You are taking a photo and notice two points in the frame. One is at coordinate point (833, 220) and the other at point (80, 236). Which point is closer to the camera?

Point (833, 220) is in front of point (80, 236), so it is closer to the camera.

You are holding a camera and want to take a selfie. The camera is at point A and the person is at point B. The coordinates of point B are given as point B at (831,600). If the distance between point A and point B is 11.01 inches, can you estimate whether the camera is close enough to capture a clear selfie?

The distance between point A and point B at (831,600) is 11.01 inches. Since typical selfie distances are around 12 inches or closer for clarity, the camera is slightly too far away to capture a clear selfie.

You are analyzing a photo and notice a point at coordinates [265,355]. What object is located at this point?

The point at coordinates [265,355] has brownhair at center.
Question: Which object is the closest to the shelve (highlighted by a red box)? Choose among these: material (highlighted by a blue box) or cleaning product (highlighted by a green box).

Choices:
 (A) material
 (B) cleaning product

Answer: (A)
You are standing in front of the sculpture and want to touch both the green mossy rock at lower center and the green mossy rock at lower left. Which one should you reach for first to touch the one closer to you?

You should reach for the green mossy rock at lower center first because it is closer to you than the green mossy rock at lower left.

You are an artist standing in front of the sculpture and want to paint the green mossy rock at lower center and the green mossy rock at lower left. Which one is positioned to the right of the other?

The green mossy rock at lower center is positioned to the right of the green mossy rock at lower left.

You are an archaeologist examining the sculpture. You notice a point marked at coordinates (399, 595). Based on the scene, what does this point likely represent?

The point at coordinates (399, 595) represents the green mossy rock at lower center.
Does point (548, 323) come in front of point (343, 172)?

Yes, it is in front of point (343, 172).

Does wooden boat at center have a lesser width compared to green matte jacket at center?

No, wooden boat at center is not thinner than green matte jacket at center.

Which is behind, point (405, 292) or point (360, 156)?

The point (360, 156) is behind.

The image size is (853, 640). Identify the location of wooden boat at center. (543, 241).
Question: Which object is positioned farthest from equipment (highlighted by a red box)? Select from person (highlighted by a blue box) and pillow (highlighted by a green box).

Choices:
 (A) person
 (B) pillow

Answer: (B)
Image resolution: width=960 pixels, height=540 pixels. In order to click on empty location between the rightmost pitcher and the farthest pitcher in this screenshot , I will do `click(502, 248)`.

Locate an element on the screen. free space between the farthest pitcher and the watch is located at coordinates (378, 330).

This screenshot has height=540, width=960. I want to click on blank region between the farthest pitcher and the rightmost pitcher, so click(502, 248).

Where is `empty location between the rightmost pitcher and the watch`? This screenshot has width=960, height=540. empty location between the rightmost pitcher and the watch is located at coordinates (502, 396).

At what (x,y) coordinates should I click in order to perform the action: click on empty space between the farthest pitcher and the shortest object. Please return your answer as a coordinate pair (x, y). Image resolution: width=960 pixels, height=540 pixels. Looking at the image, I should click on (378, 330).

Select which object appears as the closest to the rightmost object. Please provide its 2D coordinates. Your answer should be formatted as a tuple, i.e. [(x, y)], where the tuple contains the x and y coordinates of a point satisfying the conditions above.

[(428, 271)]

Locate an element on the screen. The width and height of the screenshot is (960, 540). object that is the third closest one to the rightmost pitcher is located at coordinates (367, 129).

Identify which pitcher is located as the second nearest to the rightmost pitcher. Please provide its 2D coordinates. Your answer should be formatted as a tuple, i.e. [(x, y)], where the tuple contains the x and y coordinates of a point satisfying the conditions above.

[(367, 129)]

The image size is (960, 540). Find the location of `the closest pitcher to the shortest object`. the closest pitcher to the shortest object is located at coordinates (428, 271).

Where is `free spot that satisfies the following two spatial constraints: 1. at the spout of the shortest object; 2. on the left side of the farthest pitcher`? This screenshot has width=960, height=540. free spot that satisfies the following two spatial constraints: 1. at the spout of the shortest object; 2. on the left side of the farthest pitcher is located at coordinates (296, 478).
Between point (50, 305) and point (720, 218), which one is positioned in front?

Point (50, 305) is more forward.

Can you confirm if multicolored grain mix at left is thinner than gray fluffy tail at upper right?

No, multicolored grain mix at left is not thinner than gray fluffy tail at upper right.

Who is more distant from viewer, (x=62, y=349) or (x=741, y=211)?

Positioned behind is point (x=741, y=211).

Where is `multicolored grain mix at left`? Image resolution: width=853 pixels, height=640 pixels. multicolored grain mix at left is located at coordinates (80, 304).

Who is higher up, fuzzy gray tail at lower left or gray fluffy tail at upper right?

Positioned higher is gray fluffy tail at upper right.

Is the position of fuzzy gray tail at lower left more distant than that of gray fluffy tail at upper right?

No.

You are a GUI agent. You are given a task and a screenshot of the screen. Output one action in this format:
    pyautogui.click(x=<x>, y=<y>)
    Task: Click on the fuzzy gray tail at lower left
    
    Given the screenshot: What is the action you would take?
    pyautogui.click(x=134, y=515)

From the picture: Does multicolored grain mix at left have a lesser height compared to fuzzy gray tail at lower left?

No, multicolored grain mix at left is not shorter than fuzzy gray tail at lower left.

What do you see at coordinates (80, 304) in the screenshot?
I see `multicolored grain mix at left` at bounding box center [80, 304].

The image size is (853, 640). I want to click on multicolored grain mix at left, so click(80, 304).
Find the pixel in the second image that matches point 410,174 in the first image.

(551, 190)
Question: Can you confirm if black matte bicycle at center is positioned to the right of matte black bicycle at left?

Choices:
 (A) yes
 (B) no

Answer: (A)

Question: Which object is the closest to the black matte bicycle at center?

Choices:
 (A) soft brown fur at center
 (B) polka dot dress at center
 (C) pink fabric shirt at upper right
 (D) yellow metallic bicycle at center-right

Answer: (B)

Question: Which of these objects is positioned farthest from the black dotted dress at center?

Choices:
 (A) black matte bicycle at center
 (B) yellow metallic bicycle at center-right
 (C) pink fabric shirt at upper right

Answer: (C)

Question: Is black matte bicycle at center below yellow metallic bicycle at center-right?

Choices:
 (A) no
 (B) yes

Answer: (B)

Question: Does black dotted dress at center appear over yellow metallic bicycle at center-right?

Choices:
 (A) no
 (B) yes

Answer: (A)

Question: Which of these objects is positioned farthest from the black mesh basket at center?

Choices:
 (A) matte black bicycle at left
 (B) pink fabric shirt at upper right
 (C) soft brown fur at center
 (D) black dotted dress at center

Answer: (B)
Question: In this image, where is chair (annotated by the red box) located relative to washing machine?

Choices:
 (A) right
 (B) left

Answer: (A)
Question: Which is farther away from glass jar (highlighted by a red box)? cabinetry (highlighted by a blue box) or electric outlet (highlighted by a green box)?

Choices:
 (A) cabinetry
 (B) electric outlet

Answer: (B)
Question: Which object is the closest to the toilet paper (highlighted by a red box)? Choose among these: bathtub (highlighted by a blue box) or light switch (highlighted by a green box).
----------------------------------------
INSTRUCTION:
Can you write out all the records again, replacing "highlighted" with "marked" everywhere and leaving everything else unchanged?

THE SOLUTION:
You are taking a photo and notice two points in the frame. One is at coordinate point (833, 220) and the other at point (80, 236). Which point is closer to the camera?

Point (833, 220) is in front of point (80, 236), so it is closer to the camera.

You are holding a camera and want to take a selfie. The camera is at point A and the person is at point B. The coordinates of point B are given as point B at (831,600). If the distance between point A and point B is 11.01 inches, can you estimate whether the camera is close enough to capture a clear selfie?

The distance between point A and point B at (831,600) is 11.01 inches. Since typical selfie distances are around 12 inches or closer for clarity, the camera is slightly too far away to capture a clear selfie.

You are analyzing a photo and notice a point at coordinates [265,355]. What object is located at this point?

The point at coordinates [265,355] has brownhair at center.
Question: Which object is the closest to the shelve (marked by a red box)? Choose among these: material (marked by a blue box) or cleaning product (marked by a green box).

Choices:
 (A) material
 (B) cleaning product

Answer: (A)
You are standing in front of the sculpture and want to touch both the green mossy rock at lower center and the green mossy rock at lower left. Which one should you reach for first to touch the one closer to you?

You should reach for the green mossy rock at lower center first because it is closer to you than the green mossy rock at lower left.

You are an artist standing in front of the sculpture and want to paint the green mossy rock at lower center and the green mossy rock at lower left. Which one is positioned to the right of the other?

The green mossy rock at lower center is positioned to the right of the green mossy rock at lower left.

You are an archaeologist examining the sculpture. You notice a point marked at coordinates (399, 595). Based on the scene, what does this point likely represent?

The point at coordinates (399, 595) represents the green mossy rock at lower center.
Does point (548, 323) come in front of point (343, 172)?

Yes, it is in front of point (343, 172).

Does wooden boat at center have a lesser width compared to green matte jacket at center?

No, wooden boat at center is not thinner than green matte jacket at center.

Which is behind, point (405, 292) or point (360, 156)?

The point (360, 156) is behind.

The image size is (853, 640). Identify the location of wooden boat at center. (543, 241).
Question: Which object is positioned farthest from equipment (marked by a red box)? Select from person (marked by a blue box) and pillow (marked by a green box).

Choices:
 (A) person
 (B) pillow

Answer: (B)
Image resolution: width=960 pixels, height=540 pixels. In order to click on empty location between the rightmost pitcher and the farthest pitcher in this screenshot , I will do `click(502, 248)`.

Locate an element on the screen. free space between the farthest pitcher and the watch is located at coordinates (378, 330).

This screenshot has height=540, width=960. I want to click on blank region between the farthest pitcher and the rightmost pitcher, so click(502, 248).

Where is `empty location between the rightmost pitcher and the watch`? This screenshot has width=960, height=540. empty location between the rightmost pitcher and the watch is located at coordinates (502, 396).

At what (x,y) coordinates should I click in order to perform the action: click on empty space between the farthest pitcher and the shortest object. Please return your answer as a coordinate pair (x, y). Image resolution: width=960 pixels, height=540 pixels. Looking at the image, I should click on (378, 330).

Select which object appears as the closest to the rightmost object. Please provide its 2D coordinates. Your answer should be formatted as a tuple, i.e. [(x, y)], where the tuple contains the x and y coordinates of a point satisfying the conditions above.

[(428, 271)]

Locate an element on the screen. The width and height of the screenshot is (960, 540). object that is the third closest one to the rightmost pitcher is located at coordinates (367, 129).

Identify which pitcher is located as the second nearest to the rightmost pitcher. Please provide its 2D coordinates. Your answer should be formatted as a tuple, i.e. [(x, y)], where the tuple contains the x and y coordinates of a point satisfying the conditions above.

[(367, 129)]

The image size is (960, 540). Find the location of `the closest pitcher to the shortest object`. the closest pitcher to the shortest object is located at coordinates (428, 271).

Where is `free spot that satisfies the following two spatial constraints: 1. at the spout of the shortest object; 2. on the left side of the farthest pitcher`? This screenshot has width=960, height=540. free spot that satisfies the following two spatial constraints: 1. at the spout of the shortest object; 2. on the left side of the farthest pitcher is located at coordinates (296, 478).
Between point (50, 305) and point (720, 218), which one is positioned in front?

Point (50, 305) is more forward.

Can you confirm if multicolored grain mix at left is thinner than gray fluffy tail at upper right?

No, multicolored grain mix at left is not thinner than gray fluffy tail at upper right.

Who is more distant from viewer, (x=62, y=349) or (x=741, y=211)?

Positioned behind is point (x=741, y=211).

Where is `multicolored grain mix at left`? Image resolution: width=853 pixels, height=640 pixels. multicolored grain mix at left is located at coordinates (80, 304).

Who is higher up, fuzzy gray tail at lower left or gray fluffy tail at upper right?

Positioned higher is gray fluffy tail at upper right.

Is the position of fuzzy gray tail at lower left more distant than that of gray fluffy tail at upper right?

No.

You are a GUI agent. You are given a task and a screenshot of the screen. Output one action in this format:
    pyautogui.click(x=<x>, y=<y>)
    Task: Click on the fuzzy gray tail at lower left
    
    Given the screenshot: What is the action you would take?
    pyautogui.click(x=134, y=515)

From the picture: Does multicolored grain mix at left have a lesser height compared to fuzzy gray tail at lower left?

No, multicolored grain mix at left is not shorter than fuzzy gray tail at lower left.

What do you see at coordinates (80, 304) in the screenshot?
I see `multicolored grain mix at left` at bounding box center [80, 304].

The image size is (853, 640). I want to click on multicolored grain mix at left, so click(80, 304).
Find the pixel in the second image that matches point 410,174 in the first image.

(551, 190)
Question: Can you confirm if black matte bicycle at center is positioned to the right of matte black bicycle at left?

Choices:
 (A) yes
 (B) no

Answer: (A)

Question: Which object is the closest to the black matte bicycle at center?

Choices:
 (A) soft brown fur at center
 (B) polka dot dress at center
 (C) pink fabric shirt at upper right
 (D) yellow metallic bicycle at center-right

Answer: (B)

Question: Which of these objects is positioned farthest from the black dotted dress at center?

Choices:
 (A) black matte bicycle at center
 (B) yellow metallic bicycle at center-right
 (C) pink fabric shirt at upper right

Answer: (C)

Question: Is black matte bicycle at center below yellow metallic bicycle at center-right?

Choices:
 (A) no
 (B) yes

Answer: (B)

Question: Does black dotted dress at center appear over yellow metallic bicycle at center-right?

Choices:
 (A) no
 (B) yes

Answer: (A)

Question: Which of these objects is positioned farthest from the black mesh basket at center?

Choices:
 (A) matte black bicycle at left
 (B) pink fabric shirt at upper right
 (C) soft brown fur at center
 (D) black dotted dress at center

Answer: (B)
Question: In this image, where is chair (annotated by the red box) located relative to washing machine?

Choices:
 (A) right
 (B) left

Answer: (A)
Question: Which is farther away from glass jar (marked by a red box)? cabinetry (marked by a blue box) or electric outlet (marked by a green box)?

Choices:
 (A) cabinetry
 (B) electric outlet

Answer: (B)
Question: Which object is the closest to the toilet paper (marked by a red box)? Choose among these: bathtub (marked by a blue box) or light switch (marked by a green box).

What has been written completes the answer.